The required result is the number of lines below that hold the word "slope", stated without anything else.

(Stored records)
= = = = = = =

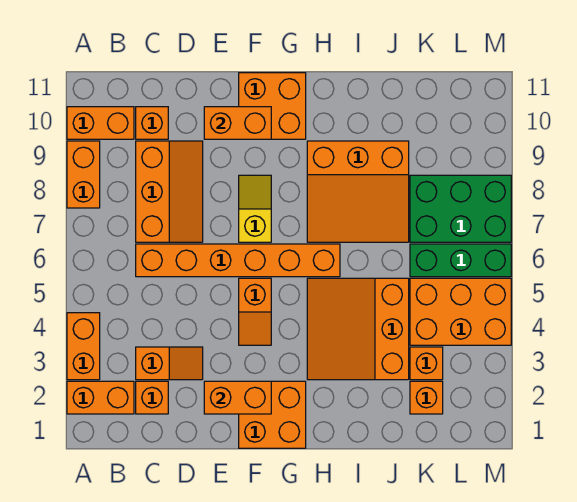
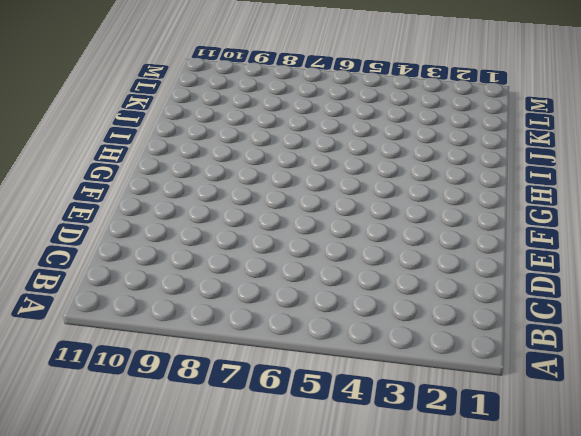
none -> orange brick A2:B2 level 1
none -> orange brick A3:A4 level 1
none -> orange brick A8:A9 level 1

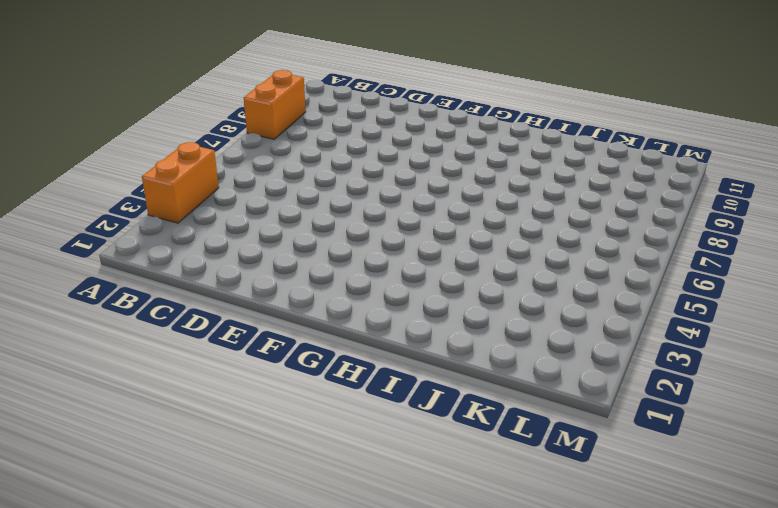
none -> orange brick A2:B2 level 1
none -> orange brick A10:B10 level 1
none -> orange brick C2 level 1

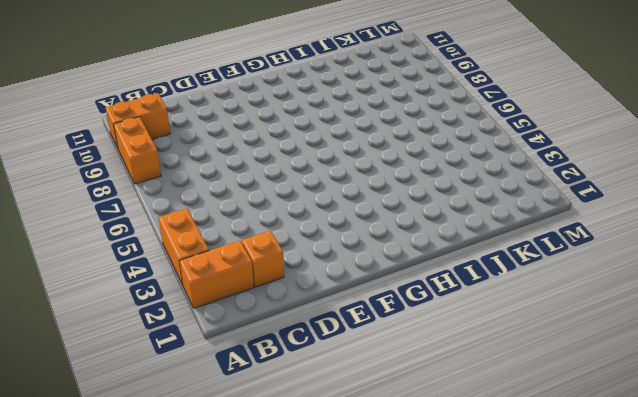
none -> orange slope C3:D3 level 1 top C
none -> orange brick C6:H6 level 1
none -> orange slope C7:D9 level 1 top C

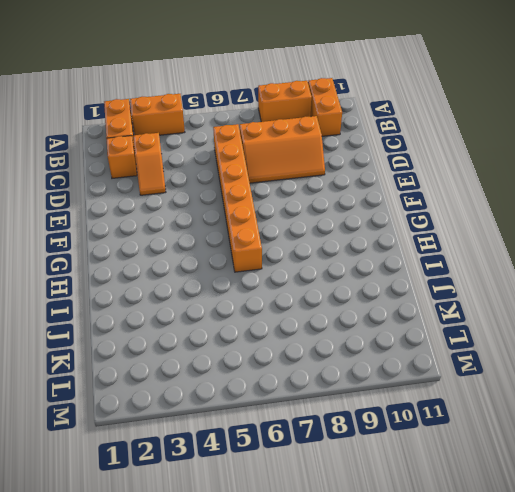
none -> orange brick C10 level 1
none -> orange brick F1:G2 level 1
none -> orange slope F4:F5 level 1 top 5

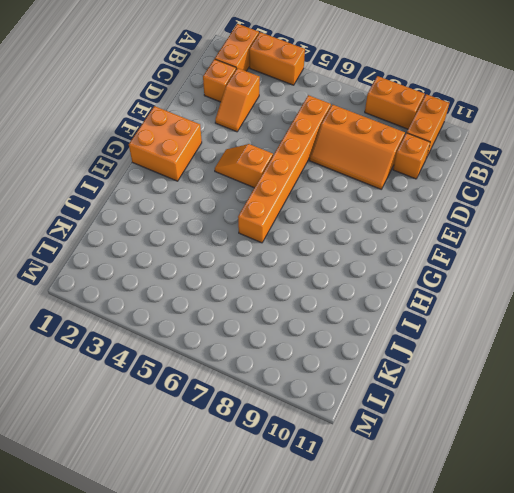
none -> yellow slope F7:F8 level 1 top 7
none -> orange brick F10:G11 level 1
none -> orange slope H3:J5 level 1 top J

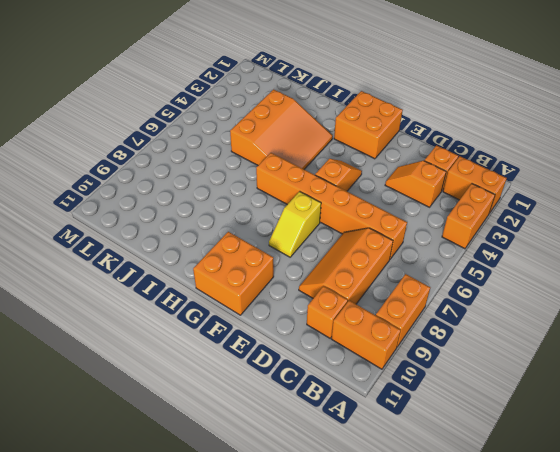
none -> orange slope H7:J9 level 1 top 9
none -> orange brick K2 level 1
none -> orange brick K3 level 1

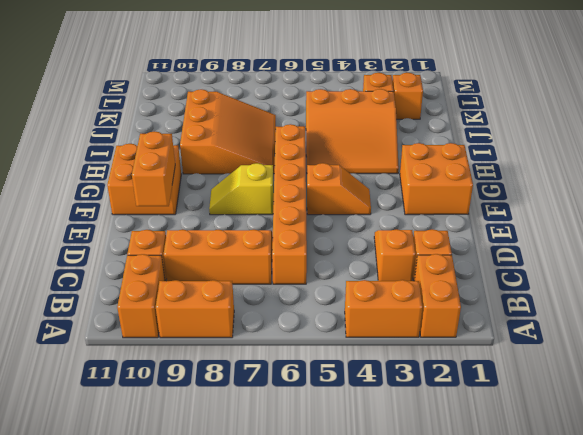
none -> orange brick K4:M5 level 1
none -> green brick K6:M6 level 1
none -> green brick K7:M8 level 1

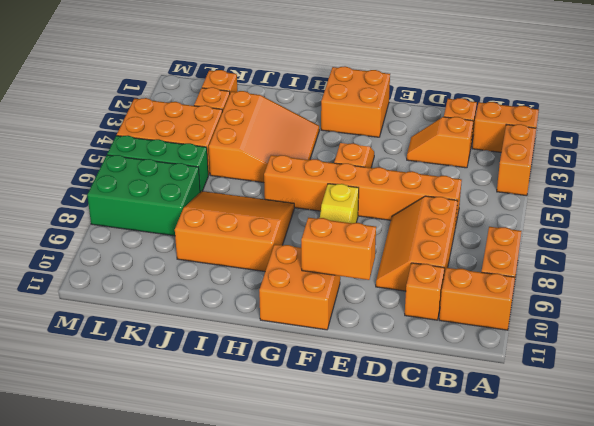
none -> orange brick E2:F2 level 2

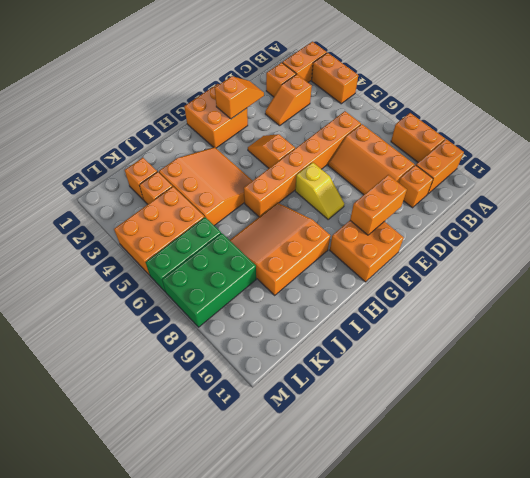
orange slope E2:F2 level 2 top F -> orange brick E2:F2 level 2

= = = = = = =

▸ ANSWER SPACE: 7